[[ Data extracts open ]]
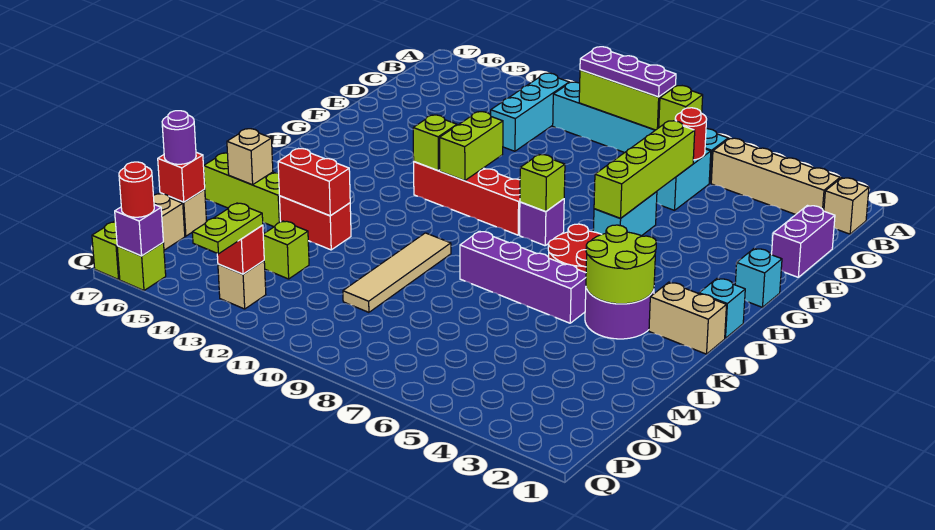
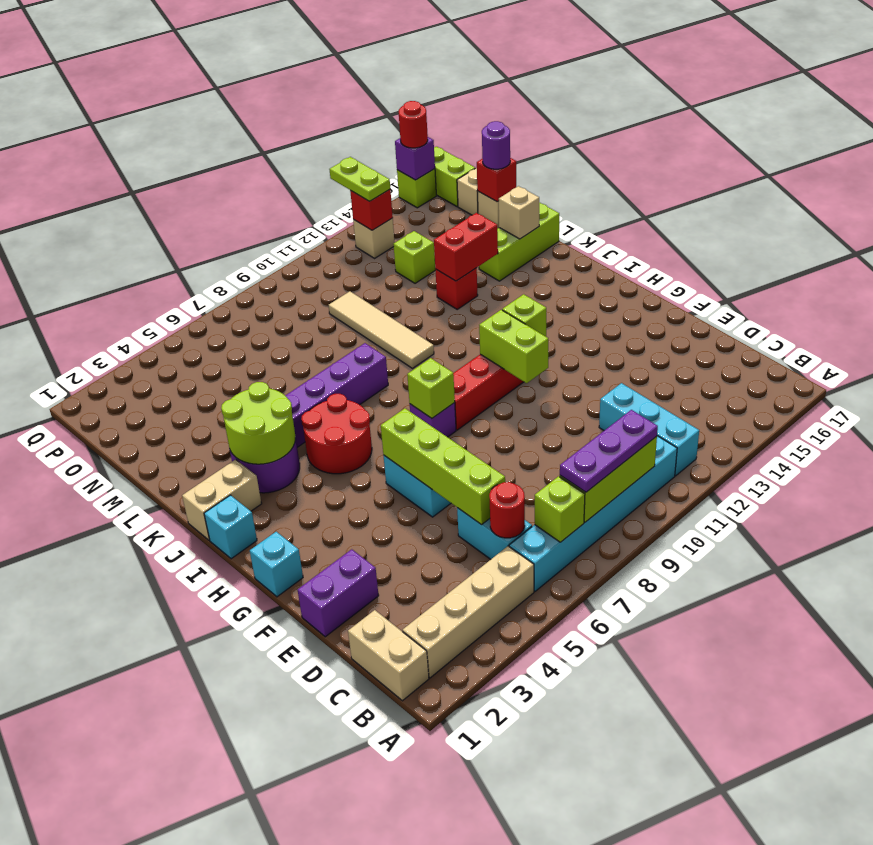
tan brick B1 level 1 -> tan brick B1:C1 level 1
purple brick D1:E1 level 1 -> purple brick E1:E2 level 1
red brick L13:L14 level 1 -> red brick L13 level 1

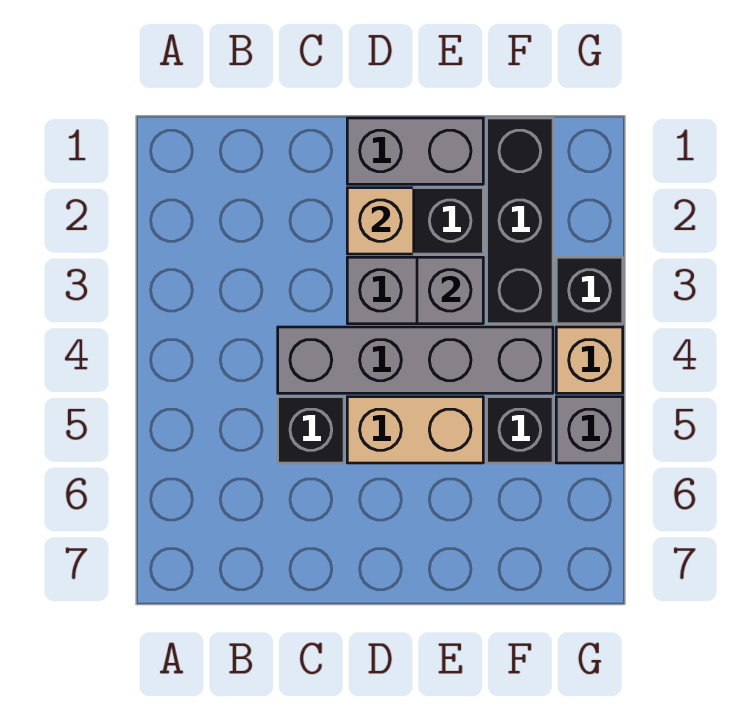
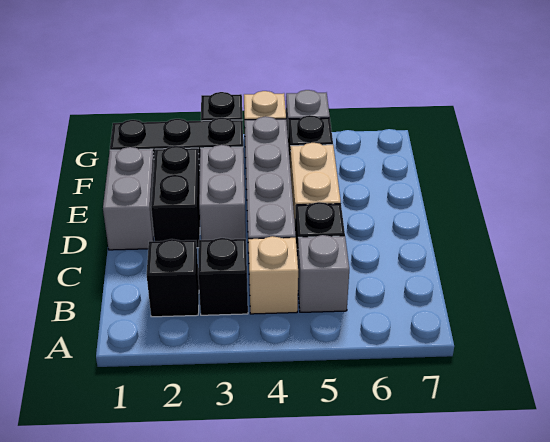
none -> black brick B2 level 1
none -> black brick B3 level 1
tan brick D2 level 2 -> tan brick B4 level 1
grey brick E3 level 2 -> grey brick B5 level 1

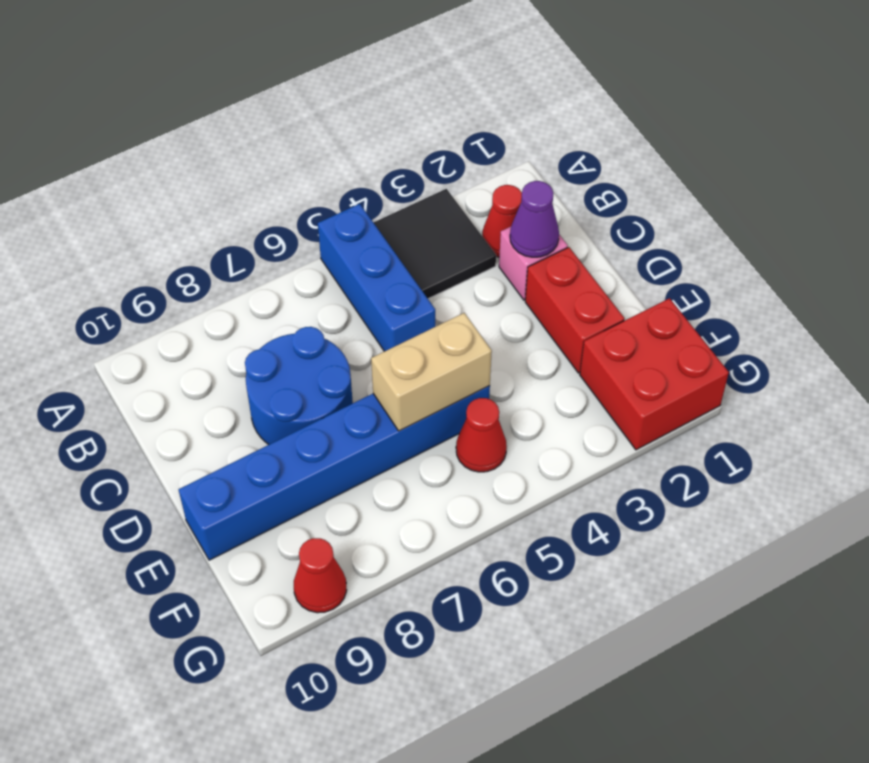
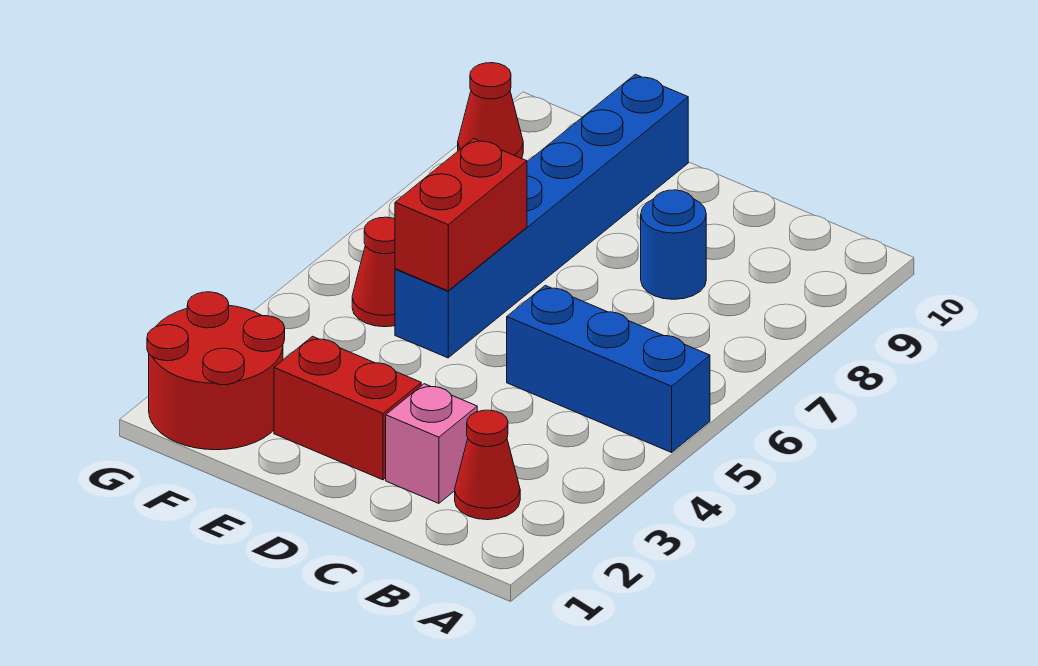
black tile A3:B4 level 1 -> none
purple cone C2 level 2 -> none
blue round brick C7:D8 level 1 -> blue round brick C8 level 1
tan brick E5:E6 level 2 -> red brick E5:E6 level 2
red brick F1:G2 level 1 -> red round brick F1:G2 level 1

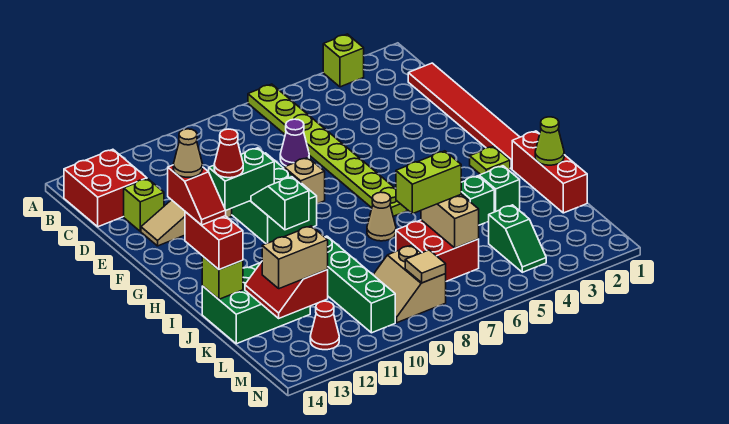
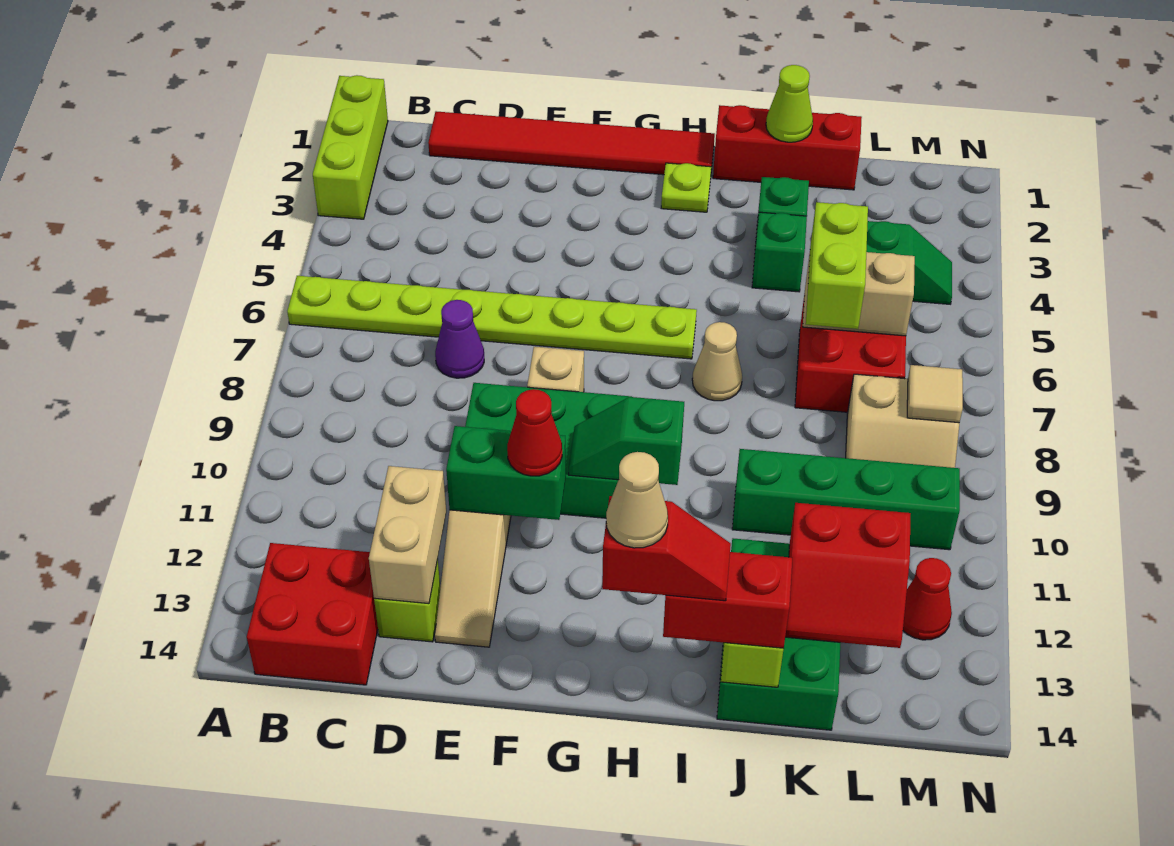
lime brick A3 level 1 -> lime brick A1:A3 level 1
green brick F10:F11 level 2 -> green brick E11:F11 level 2
tan brick L12:L13 level 3 -> tan brick D12:D13 level 2

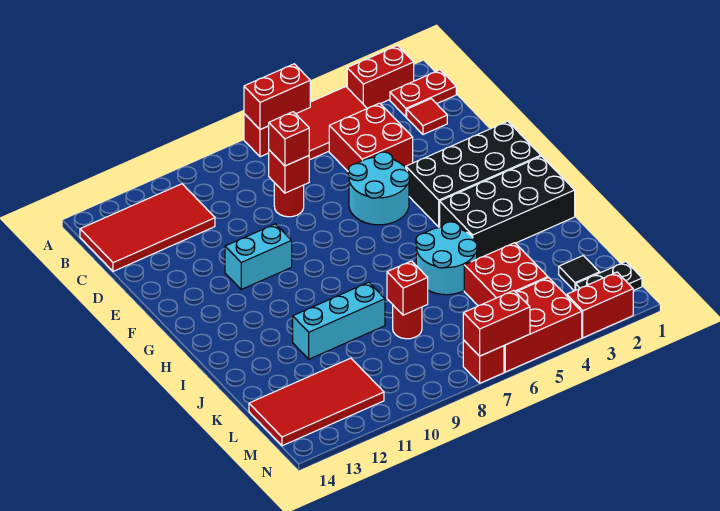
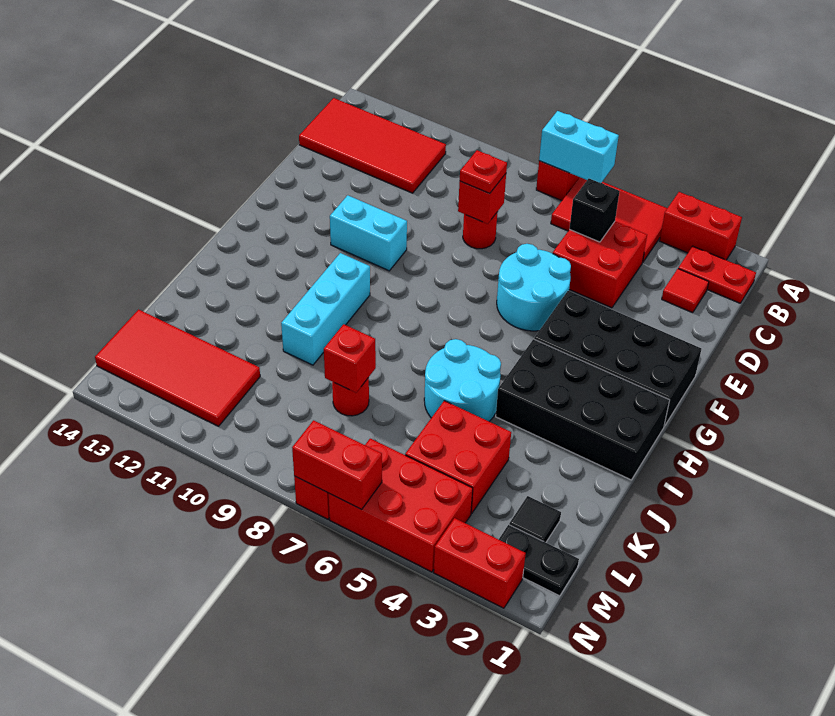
red brick A6:A7 level 2 -> cyan brick A6:A7 level 2
none -> black brick C5 level 2
red brick D8 level 3 -> red plate D8 level 3
cyan brick J9:J11 level 1 -> cyan brick H10:J10 level 1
[[ Data extracts closed ]]
What you are asked to do:
Omit the pictures, then extract verbatim only those lines that fall between the line containing "green brick F10:F11" and the final line of the records above, both included.

Exercise solution:
green brick F10:F11 level 2 -> green brick E11:F11 level 2
tan brick L12:L13 level 3 -> tan brick D12:D13 level 2

red brick A6:A7 level 2 -> cyan brick A6:A7 level 2
none -> black brick C5 level 2
red brick D8 level 3 -> red plate D8 level 3
cyan brick J9:J11 level 1 -> cyan brick H10:J10 level 1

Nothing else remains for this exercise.